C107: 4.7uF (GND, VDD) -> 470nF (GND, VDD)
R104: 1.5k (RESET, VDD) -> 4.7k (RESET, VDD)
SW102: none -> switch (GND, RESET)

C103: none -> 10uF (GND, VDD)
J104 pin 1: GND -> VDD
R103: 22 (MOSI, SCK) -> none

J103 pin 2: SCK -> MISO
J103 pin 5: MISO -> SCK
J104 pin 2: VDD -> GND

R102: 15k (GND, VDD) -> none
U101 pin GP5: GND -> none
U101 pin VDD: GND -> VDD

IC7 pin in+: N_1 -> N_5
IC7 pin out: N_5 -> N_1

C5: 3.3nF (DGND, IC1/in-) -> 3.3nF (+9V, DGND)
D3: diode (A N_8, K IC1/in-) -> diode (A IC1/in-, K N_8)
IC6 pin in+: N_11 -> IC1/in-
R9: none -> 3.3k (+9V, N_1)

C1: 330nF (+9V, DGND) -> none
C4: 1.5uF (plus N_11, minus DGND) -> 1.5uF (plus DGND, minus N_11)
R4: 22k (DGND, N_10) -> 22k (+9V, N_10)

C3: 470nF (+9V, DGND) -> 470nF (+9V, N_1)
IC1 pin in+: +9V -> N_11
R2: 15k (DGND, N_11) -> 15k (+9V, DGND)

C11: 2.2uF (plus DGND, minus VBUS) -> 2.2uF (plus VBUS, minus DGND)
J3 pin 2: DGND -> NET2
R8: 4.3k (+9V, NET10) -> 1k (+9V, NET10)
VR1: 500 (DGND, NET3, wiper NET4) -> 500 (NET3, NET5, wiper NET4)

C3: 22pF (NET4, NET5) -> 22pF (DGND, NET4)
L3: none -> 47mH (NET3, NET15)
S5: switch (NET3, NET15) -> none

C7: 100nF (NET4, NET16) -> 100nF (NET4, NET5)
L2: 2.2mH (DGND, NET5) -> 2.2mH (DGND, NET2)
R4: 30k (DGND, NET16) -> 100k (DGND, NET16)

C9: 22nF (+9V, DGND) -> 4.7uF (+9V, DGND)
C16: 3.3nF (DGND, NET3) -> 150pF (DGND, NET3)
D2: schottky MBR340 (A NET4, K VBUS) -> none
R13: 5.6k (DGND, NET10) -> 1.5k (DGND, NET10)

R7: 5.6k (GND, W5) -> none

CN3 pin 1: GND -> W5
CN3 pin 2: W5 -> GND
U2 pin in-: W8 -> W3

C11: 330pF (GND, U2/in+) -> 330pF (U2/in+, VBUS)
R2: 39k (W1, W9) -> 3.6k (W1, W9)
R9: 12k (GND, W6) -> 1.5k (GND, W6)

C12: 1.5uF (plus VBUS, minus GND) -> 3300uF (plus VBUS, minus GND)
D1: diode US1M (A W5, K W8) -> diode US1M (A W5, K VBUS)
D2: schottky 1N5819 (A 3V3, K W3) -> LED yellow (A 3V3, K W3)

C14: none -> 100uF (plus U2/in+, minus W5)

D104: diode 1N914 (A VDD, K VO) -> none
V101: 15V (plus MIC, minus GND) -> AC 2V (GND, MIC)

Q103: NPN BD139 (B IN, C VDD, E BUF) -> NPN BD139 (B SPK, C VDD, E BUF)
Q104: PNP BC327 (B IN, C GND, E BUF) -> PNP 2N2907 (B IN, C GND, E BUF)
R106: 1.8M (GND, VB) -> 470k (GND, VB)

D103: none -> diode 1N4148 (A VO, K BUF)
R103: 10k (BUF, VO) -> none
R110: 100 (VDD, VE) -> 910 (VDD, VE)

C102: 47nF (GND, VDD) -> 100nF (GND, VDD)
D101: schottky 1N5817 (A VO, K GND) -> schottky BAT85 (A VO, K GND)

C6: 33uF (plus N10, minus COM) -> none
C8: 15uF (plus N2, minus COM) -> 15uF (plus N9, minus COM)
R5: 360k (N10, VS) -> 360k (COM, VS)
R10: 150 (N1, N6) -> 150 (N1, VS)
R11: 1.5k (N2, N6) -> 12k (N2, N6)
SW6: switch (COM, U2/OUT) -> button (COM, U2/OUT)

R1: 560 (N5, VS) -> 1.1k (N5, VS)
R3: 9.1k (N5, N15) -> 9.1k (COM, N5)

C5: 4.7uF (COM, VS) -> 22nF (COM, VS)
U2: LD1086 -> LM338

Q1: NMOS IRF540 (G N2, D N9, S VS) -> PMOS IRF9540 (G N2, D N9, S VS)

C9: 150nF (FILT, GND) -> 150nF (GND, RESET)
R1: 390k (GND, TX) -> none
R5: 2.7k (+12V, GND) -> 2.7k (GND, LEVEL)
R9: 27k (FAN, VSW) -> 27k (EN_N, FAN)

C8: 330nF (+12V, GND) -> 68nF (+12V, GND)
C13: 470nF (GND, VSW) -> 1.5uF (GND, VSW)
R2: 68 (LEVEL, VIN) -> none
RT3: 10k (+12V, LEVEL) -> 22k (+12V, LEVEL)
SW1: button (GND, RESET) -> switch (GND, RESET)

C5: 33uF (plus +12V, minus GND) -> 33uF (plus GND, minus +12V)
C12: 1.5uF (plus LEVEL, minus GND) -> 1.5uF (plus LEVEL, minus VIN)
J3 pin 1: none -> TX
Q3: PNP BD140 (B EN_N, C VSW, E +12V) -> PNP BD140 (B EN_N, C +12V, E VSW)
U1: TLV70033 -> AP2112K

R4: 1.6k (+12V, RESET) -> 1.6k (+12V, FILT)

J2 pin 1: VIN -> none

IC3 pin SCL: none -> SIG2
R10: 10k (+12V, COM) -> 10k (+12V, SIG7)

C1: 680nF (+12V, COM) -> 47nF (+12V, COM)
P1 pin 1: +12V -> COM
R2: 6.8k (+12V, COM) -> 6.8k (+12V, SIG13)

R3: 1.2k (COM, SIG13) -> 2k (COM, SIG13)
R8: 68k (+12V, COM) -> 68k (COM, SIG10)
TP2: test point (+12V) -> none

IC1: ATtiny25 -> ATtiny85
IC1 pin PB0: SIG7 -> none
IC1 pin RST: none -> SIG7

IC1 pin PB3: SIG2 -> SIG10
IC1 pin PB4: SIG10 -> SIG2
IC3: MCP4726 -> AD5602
□ □ □ □ □
Description of the task
From the data above, show each line that contains "MISO".

Solution to the problem
J103 pin 2: SCK -> MISO
J103 pin 5: MISO -> SCK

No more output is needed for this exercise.